Information supplied
■ ■ ■

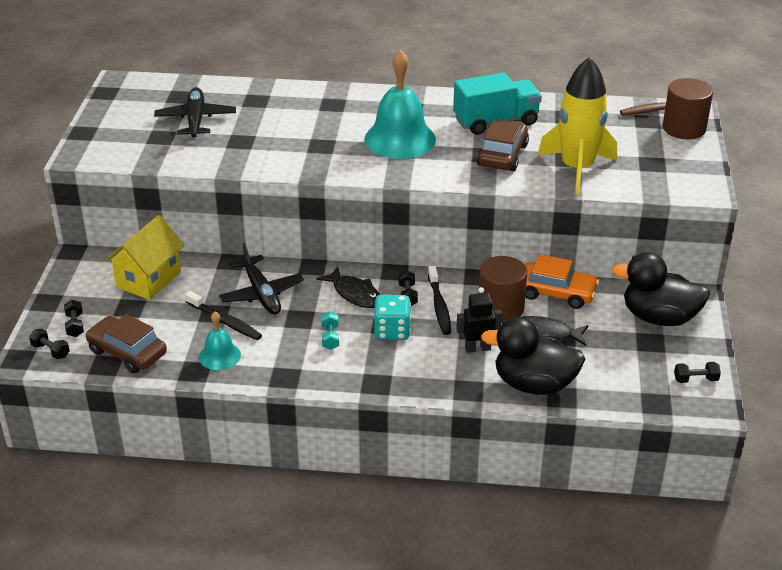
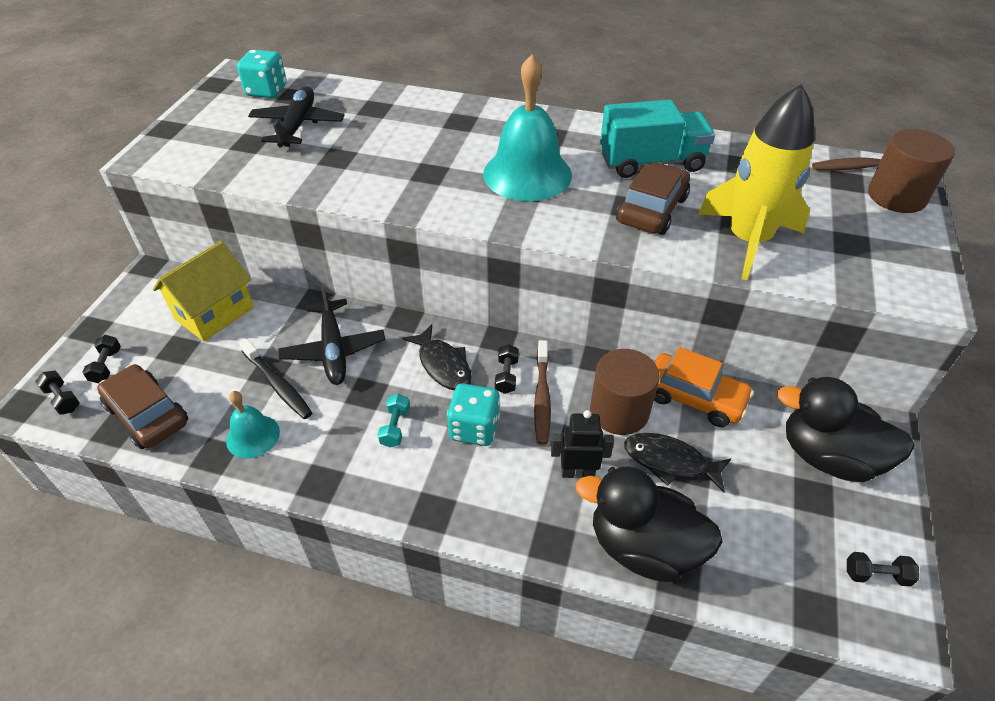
camera: 10 degrees right, 10 degrees up
(154, 94) = (266, 91): none -> turquoise dice
(439, 306) = (542, 397): black toothbrush -> brown toothbrush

■ ■ ■

What the task asks
Transcribe the material above word for word; images do not belong in the copy.

Solution for this problem
camera: 10 degrees right, 10 degrees up
(154, 94) = (266, 91): none -> turquoise dice
(439, 306) = (542, 397): black toothbrush -> brown toothbrush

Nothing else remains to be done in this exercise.